Please give back each line of the material unchanged, but without the images.

» The data
^^^^

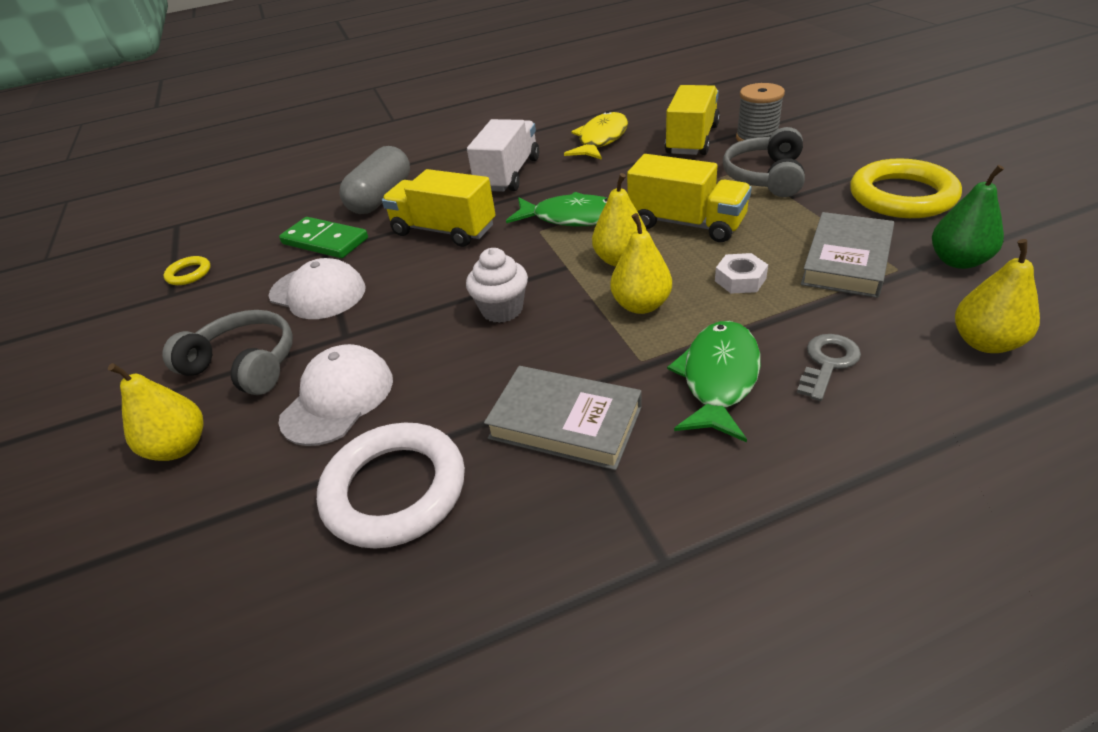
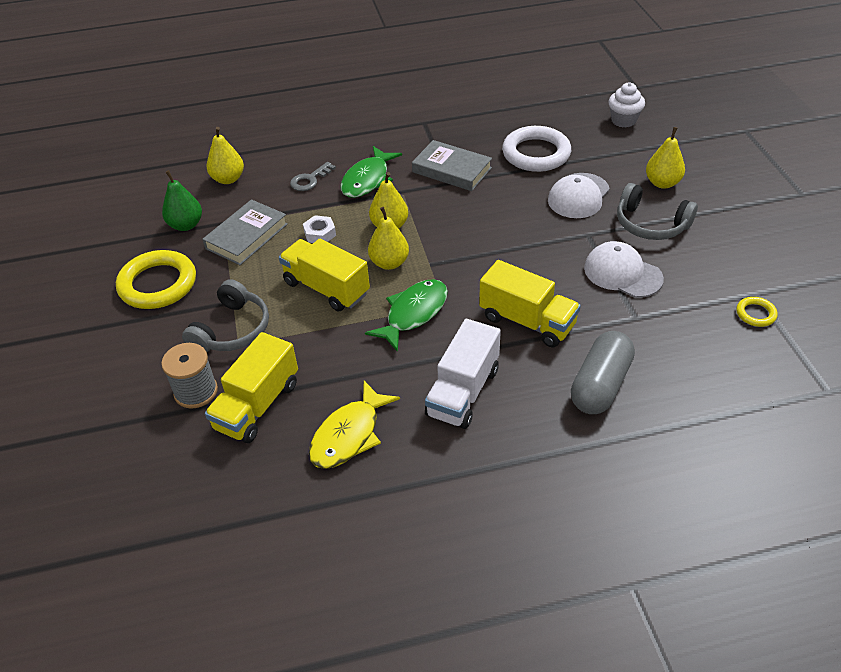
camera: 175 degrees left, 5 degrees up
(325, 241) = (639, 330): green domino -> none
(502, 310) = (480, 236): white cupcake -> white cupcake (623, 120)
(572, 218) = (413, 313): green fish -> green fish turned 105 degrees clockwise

^^^^

» Your solution
camera: 175 degrees left, 5 degrees up
(325, 241) = (639, 330): green domino -> none
(502, 310) = (480, 236): white cupcake -> white cupcake (623, 120)
(572, 218) = (413, 313): green fish -> green fish turned 105 degrees clockwise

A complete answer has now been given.